Your assignment:
Retype, word for word, every line of the records below starting at the one that contains "C2: 3.3uF (GND, N9)" and ending at the one that contains "U4: MCP6541 -> TLV3201"; include both of those lines and nothing more.

Change detection outputs:
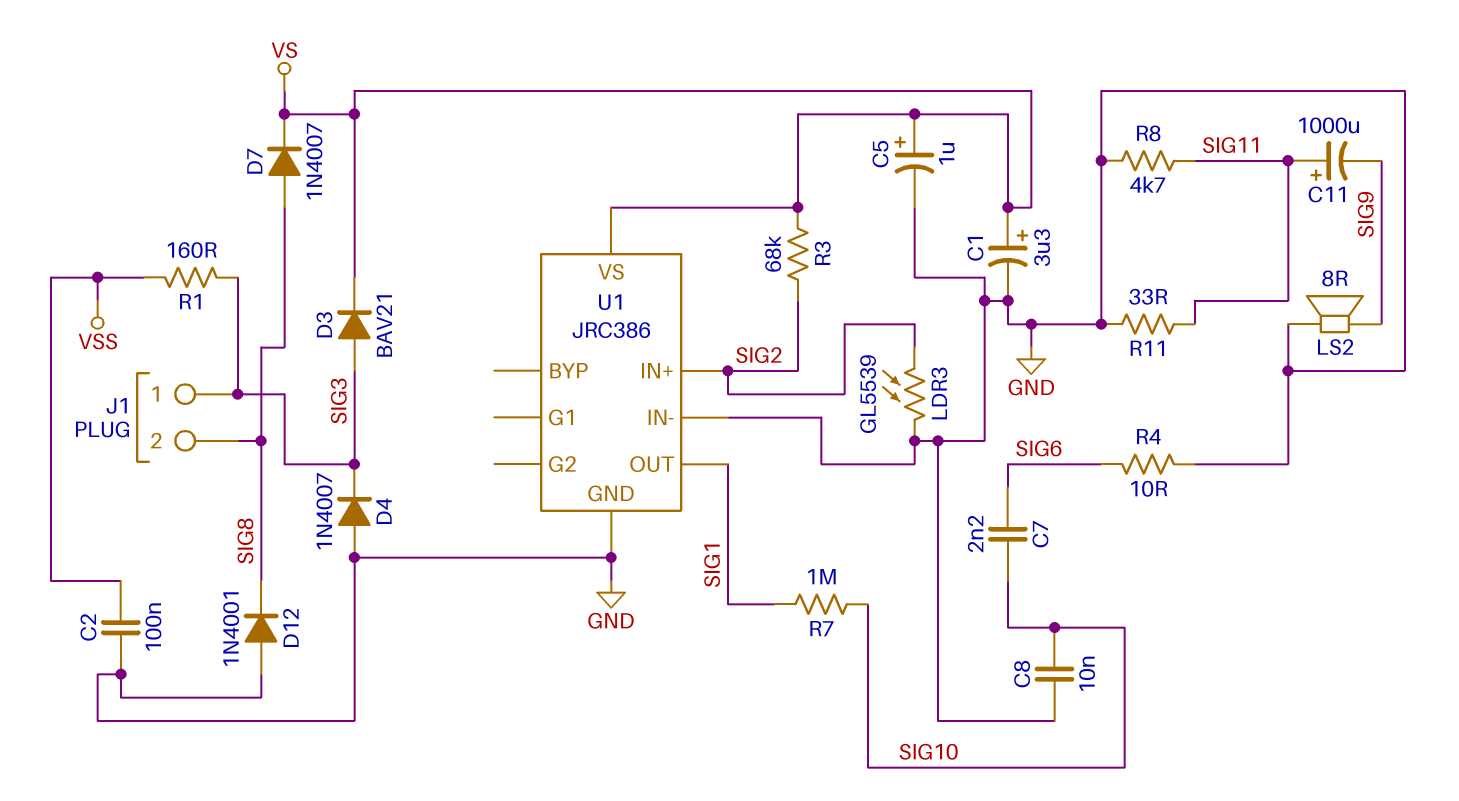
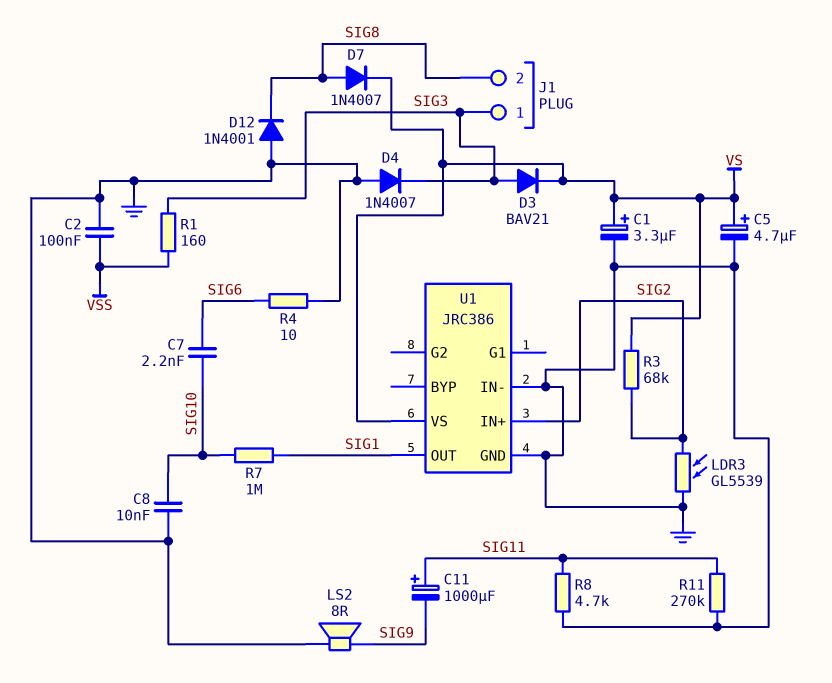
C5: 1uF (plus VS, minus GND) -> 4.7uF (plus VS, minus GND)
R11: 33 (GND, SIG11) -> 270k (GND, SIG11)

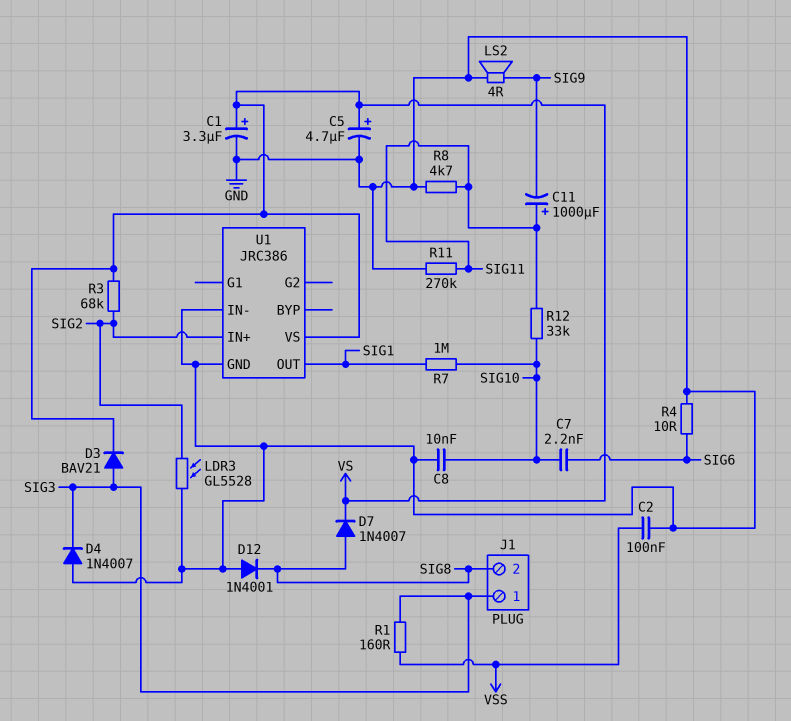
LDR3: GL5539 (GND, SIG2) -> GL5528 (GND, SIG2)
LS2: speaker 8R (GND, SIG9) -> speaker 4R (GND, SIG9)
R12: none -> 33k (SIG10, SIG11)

* * *

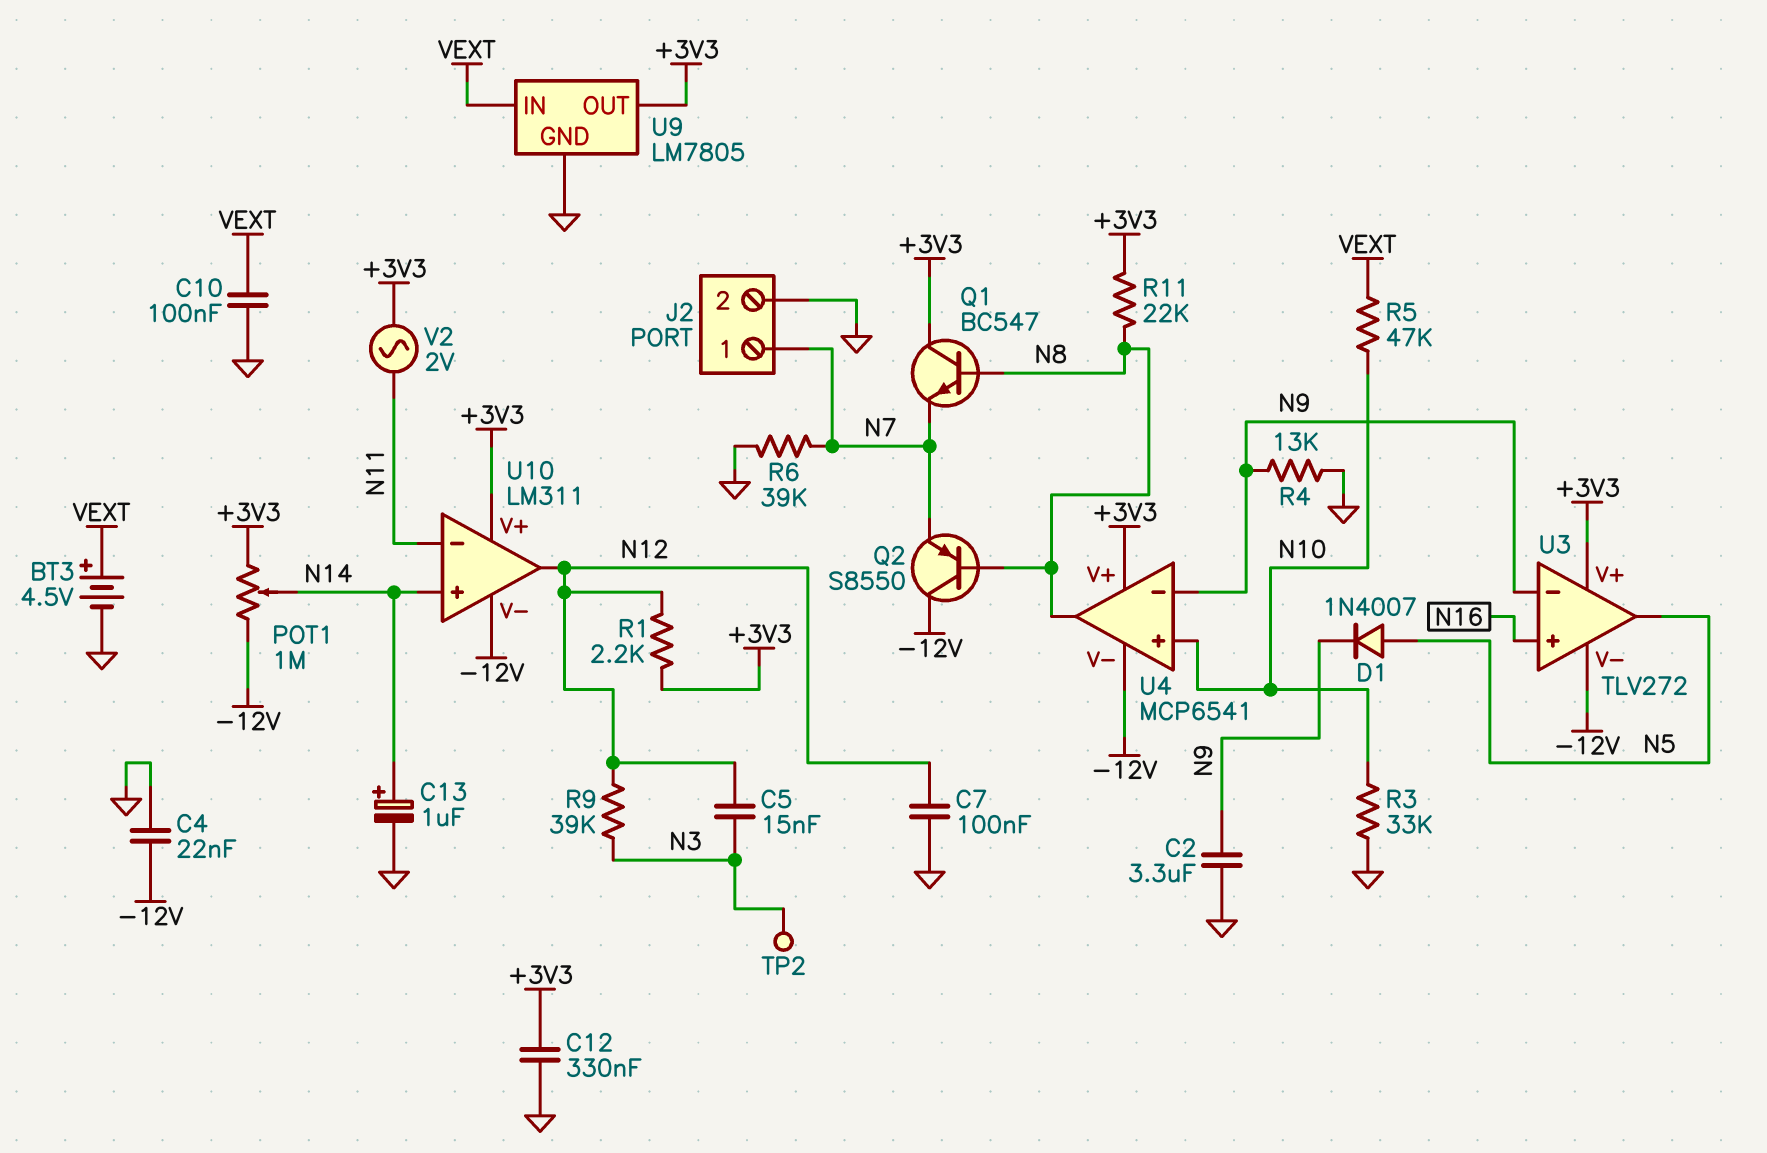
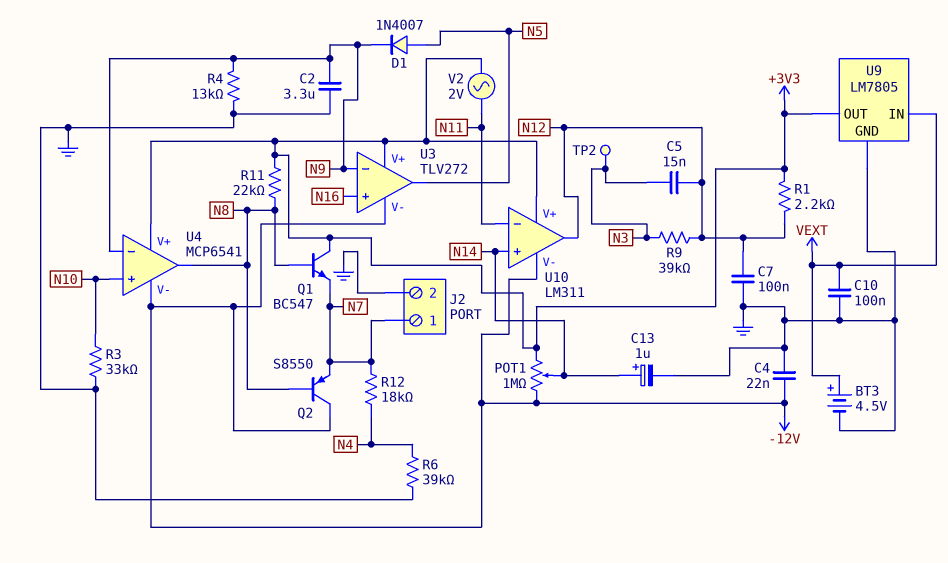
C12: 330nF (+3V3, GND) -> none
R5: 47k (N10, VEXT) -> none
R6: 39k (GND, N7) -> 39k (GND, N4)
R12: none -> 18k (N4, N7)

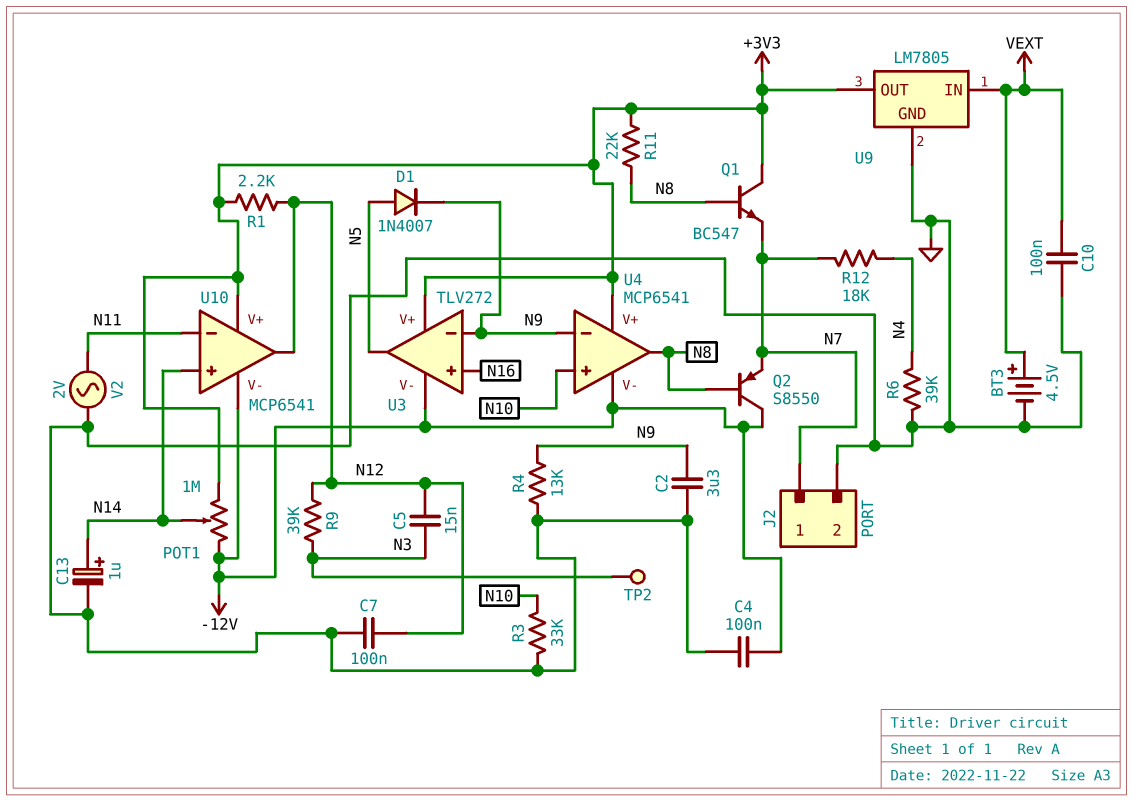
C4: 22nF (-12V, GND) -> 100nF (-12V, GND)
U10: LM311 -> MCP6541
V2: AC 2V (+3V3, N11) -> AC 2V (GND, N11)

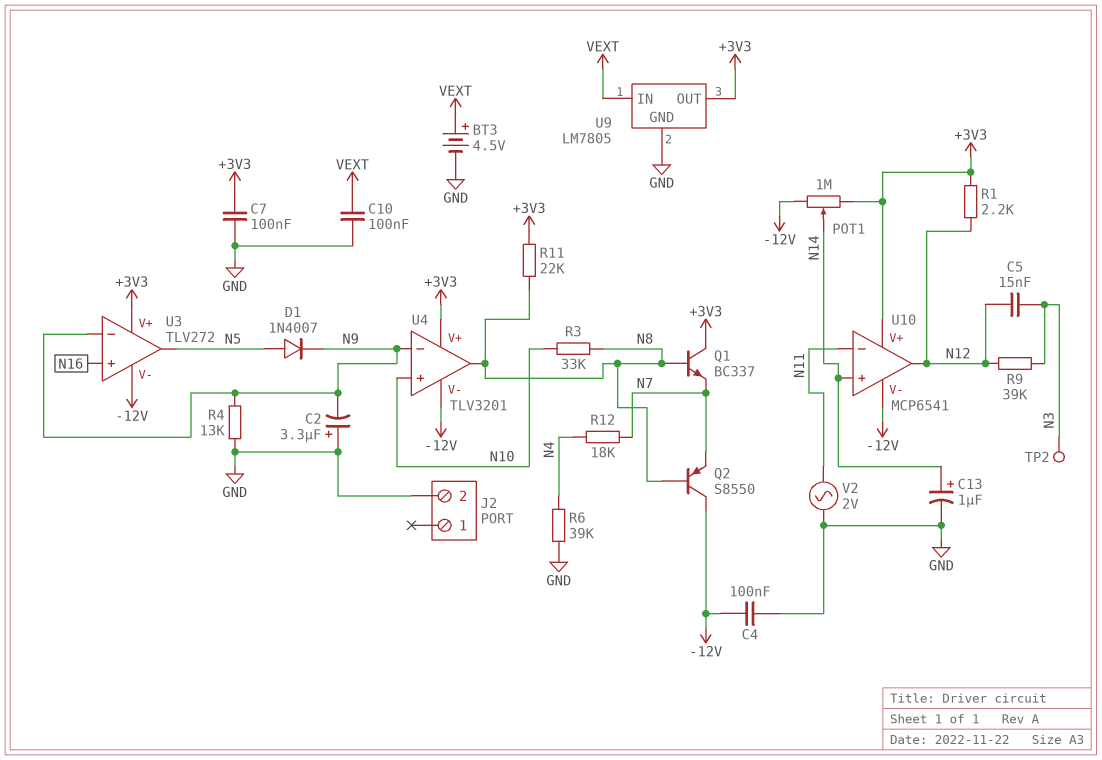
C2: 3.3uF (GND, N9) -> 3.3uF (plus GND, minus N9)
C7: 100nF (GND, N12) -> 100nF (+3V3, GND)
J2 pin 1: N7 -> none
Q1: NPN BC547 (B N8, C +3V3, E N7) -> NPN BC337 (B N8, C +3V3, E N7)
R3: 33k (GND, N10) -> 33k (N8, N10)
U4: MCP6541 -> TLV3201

Result for this exercise:
C2: 3.3uF (GND, N9) -> 3.3uF (plus GND, minus N9)
C7: 100nF (GND, N12) -> 100nF (+3V3, GND)
J2 pin 1: N7 -> none
Q1: NPN BC547 (B N8, C +3V3, E N7) -> NPN BC337 (B N8, C +3V3, E N7)
R3: 33k (GND, N10) -> 33k (N8, N10)
U4: MCP6541 -> TLV3201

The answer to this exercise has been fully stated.